start

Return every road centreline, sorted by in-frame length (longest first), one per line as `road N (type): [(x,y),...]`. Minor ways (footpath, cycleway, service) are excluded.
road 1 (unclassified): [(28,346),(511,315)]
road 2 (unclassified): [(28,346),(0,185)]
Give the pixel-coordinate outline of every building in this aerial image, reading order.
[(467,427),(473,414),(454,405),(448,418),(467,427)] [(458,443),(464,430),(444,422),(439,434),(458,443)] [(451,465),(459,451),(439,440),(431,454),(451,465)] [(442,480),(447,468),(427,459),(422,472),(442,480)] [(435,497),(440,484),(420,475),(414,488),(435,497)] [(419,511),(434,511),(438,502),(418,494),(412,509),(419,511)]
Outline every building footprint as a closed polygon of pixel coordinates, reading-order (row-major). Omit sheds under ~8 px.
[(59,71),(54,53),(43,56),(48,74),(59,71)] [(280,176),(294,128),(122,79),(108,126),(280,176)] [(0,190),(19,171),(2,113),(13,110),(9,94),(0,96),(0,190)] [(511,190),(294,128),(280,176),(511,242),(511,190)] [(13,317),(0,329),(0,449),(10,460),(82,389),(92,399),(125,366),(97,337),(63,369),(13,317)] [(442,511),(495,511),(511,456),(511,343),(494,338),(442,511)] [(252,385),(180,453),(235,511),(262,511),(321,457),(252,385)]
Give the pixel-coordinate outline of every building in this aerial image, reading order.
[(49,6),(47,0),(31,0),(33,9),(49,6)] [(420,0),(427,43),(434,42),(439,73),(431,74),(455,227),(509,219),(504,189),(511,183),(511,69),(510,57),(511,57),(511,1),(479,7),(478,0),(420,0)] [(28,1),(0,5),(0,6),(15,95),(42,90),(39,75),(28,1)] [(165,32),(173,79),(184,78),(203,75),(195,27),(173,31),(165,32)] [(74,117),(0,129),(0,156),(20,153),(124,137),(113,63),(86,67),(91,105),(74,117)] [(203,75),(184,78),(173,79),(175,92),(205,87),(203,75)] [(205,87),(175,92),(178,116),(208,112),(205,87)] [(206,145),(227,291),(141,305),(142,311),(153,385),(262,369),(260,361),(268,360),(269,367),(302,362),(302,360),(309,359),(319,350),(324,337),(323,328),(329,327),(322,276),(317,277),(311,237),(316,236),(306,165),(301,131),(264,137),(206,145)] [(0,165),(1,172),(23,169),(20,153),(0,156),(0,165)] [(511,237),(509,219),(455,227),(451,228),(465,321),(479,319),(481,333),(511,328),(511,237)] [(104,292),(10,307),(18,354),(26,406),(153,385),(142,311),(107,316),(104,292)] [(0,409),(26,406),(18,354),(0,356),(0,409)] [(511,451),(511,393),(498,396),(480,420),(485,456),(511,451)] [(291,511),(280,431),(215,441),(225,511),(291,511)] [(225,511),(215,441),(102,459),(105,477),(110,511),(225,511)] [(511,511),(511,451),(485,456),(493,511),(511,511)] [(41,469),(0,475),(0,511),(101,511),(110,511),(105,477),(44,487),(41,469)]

end

§ TASK STATEMENT
Arrange every line of the records above as a numbered list, omitting any blank lines.

§ RESPONSE
1. Return every road centreline, sorted by in-frame length (longest first), one per line as `road N (type): [(x,y),...]`. Minor ways (footpath, cycleway, service) are excluded.
2. road 1 (unclassified): [(28,346),(511,315)]
3. road 2 (unclassified): [(28,346),(0,185)]
4. Give the pixel-coordinate outline of every building in this aerial image, reading order.
5. [(467,427),(473,414),(454,405),(448,418),(467,427)] [(458,443),(464,430),(444,422),(439,434),(458,443)] [(451,465),(459,451),(439,440),(431,454),(451,465)] [(442,480),(447,468),(427,459),(422,472),(442,480)] [(435,497),(440,484),(420,475),(414,488),(435,497)] [(419,511),(434,511),(438,502),(418,494),(412,509),(419,511)]
6. Outline every building footprint as a closed polygon of pixel coordinates, reading-order (row-major). Omit sheds under ~8 px.
7. [(59,71),(54,53),(43,56),(48,74),(59,71)] [(280,176),(294,128),(122,79),(108,126),(280,176)] [(0,190),(19,171),(2,113),(13,110),(9,94),(0,96),(0,190)] [(511,190),(294,128),(280,176),(511,242),(511,190)] [(13,317),(0,329),(0,449),(10,460),(82,389),(92,399),(125,366),(97,337),(63,369),(13,317)] [(442,511),(495,511),(511,456),(511,343),(494,338),(442,511)] [(252,385),(180,453),(235,511),(262,511),(321,457),(252,385)]
8. Give the pixel-coordinate outline of every building in this aerial image, reading order.
9. [(49,6),(47,0),(31,0),(33,9),(49,6)] [(420,0),(427,43),(434,42),(439,73),(431,74),(455,227),(509,219),(504,189),(511,183),(511,69),(510,57),(511,57),(511,1),(479,7),(478,0),(420,0)] [(28,1),(0,5),(0,6),(15,95),(42,90),(39,75),(28,1)] [(165,32),(173,79),(184,78),(203,75),(195,27),(173,31),(165,32)] [(74,117),(0,129),(0,156),(20,153),(124,137),(113,63),(86,67),(91,105),(74,117)] [(203,75),(184,78),(173,79),(175,92),(205,87),(203,75)] [(205,87),(175,92),(178,116),(208,112),(205,87)] [(206,145),(227,291),(141,305),(142,311),(153,385),(262,369),(260,361),(268,360),(269,367),(302,362),(302,360),(309,359),(319,350),(324,337),(323,328),(329,327),(322,276),(317,277),(311,237),(316,236),(306,165),(301,131),(264,137),(206,145)] [(0,165),(1,172),(23,169),(20,153),(0,156),(0,165)] [(511,237),(509,219),(455,227),(451,228),(465,321),(479,319),(481,333),(511,328),(511,237)] [(104,292),(10,307),(18,354),(26,406),(153,385),(142,311),(107,316),(104,292)] [(0,409),(26,406),(18,354),(0,356),(0,409)] [(511,451),(511,393),(498,396),(480,420),(485,456),(511,451)] [(291,511),(280,431),(215,441),(225,511),(291,511)] [(225,511),(215,441),(102,459),(105,477),(110,511),(225,511)] [(511,511),(511,451),(485,456),(493,511),(511,511)] [(41,469),(0,475),(0,511),(101,511),(110,511),(105,477),(44,487),(41,469)]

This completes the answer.